Start at the line below containing "orange lamp: 12 -> 9" and stop at the line containing "yellow screwdriver: 5 -> 3". Repeat every line of that stretch exactly, and nothing outside it.

----------

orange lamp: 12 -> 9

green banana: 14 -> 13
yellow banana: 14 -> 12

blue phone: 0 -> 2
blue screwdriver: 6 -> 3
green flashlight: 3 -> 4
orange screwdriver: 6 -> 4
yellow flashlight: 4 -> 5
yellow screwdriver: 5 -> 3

----------

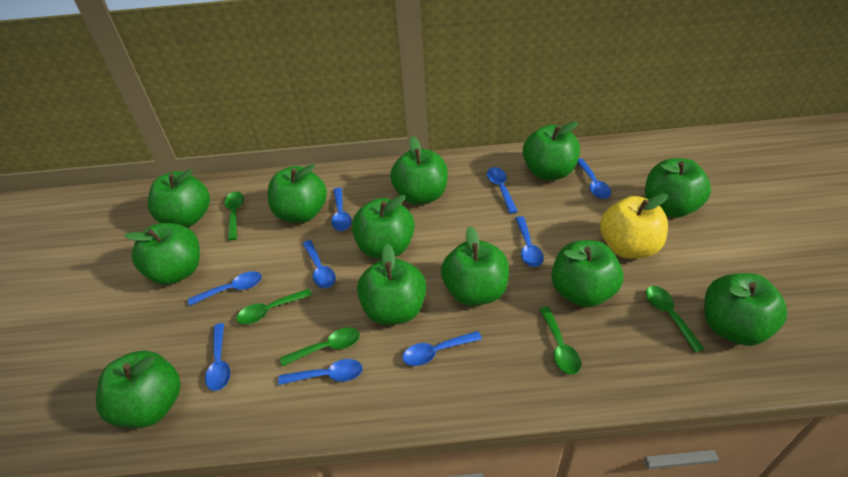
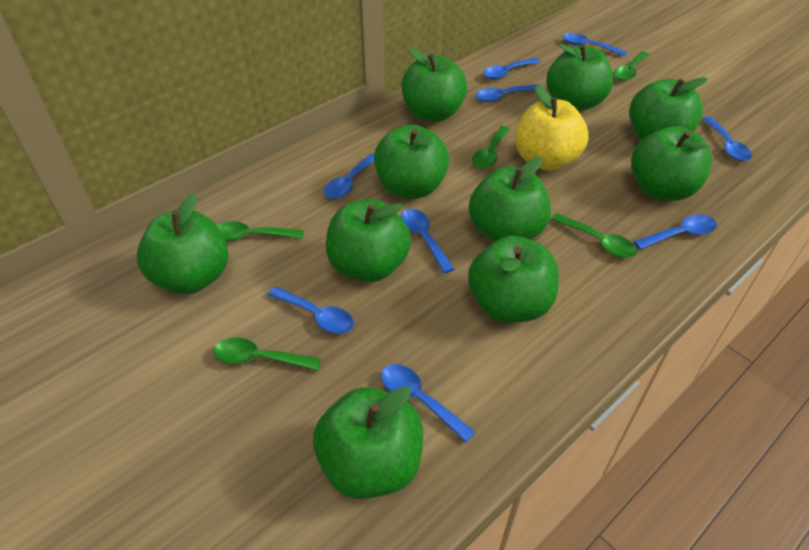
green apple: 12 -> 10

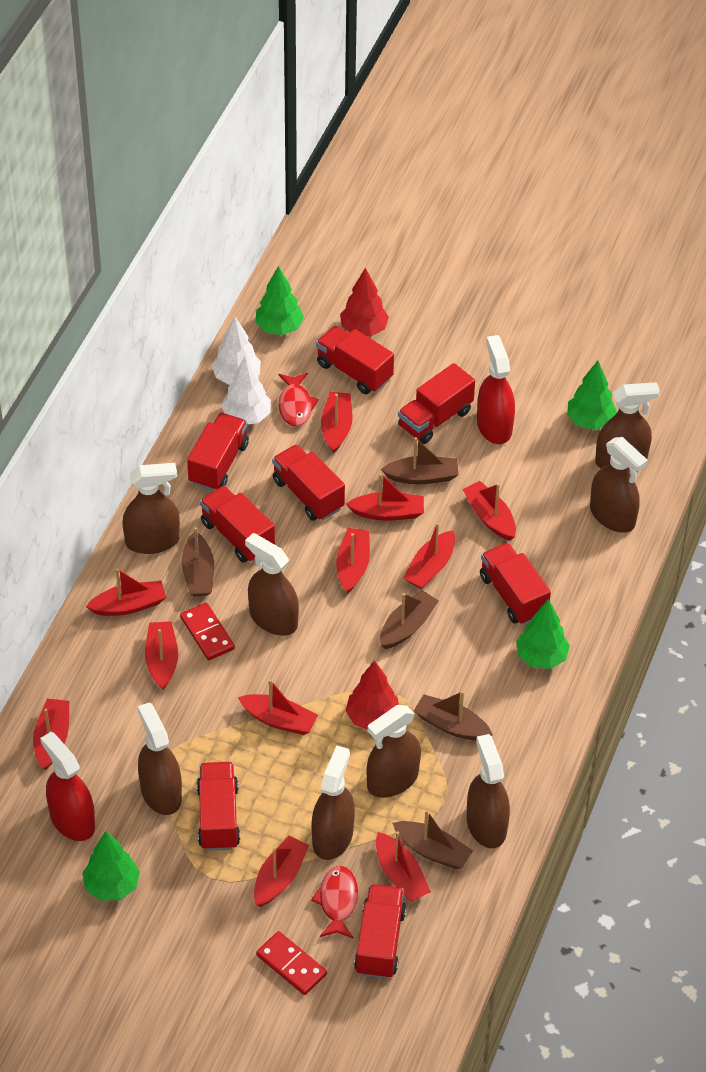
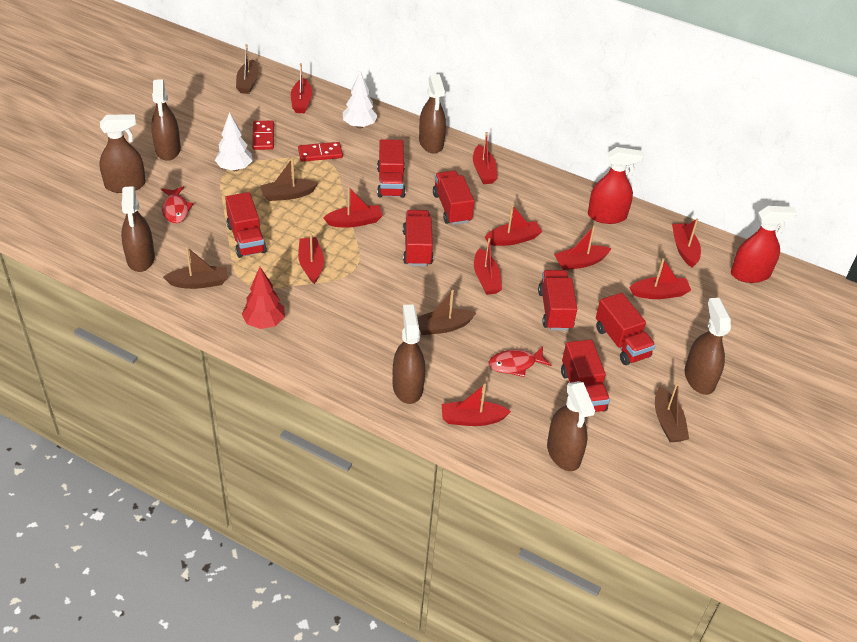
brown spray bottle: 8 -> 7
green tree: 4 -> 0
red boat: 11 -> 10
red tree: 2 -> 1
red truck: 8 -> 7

----------

**Result for this exercise**
orange lamp: 12 -> 9

green banana: 14 -> 13
yellow banana: 14 -> 12

blue phone: 0 -> 2
blue screwdriver: 6 -> 3
green flashlight: 3 -> 4
orange screwdriver: 6 -> 4
yellow flashlight: 4 -> 5
yellow screwdriver: 5 -> 3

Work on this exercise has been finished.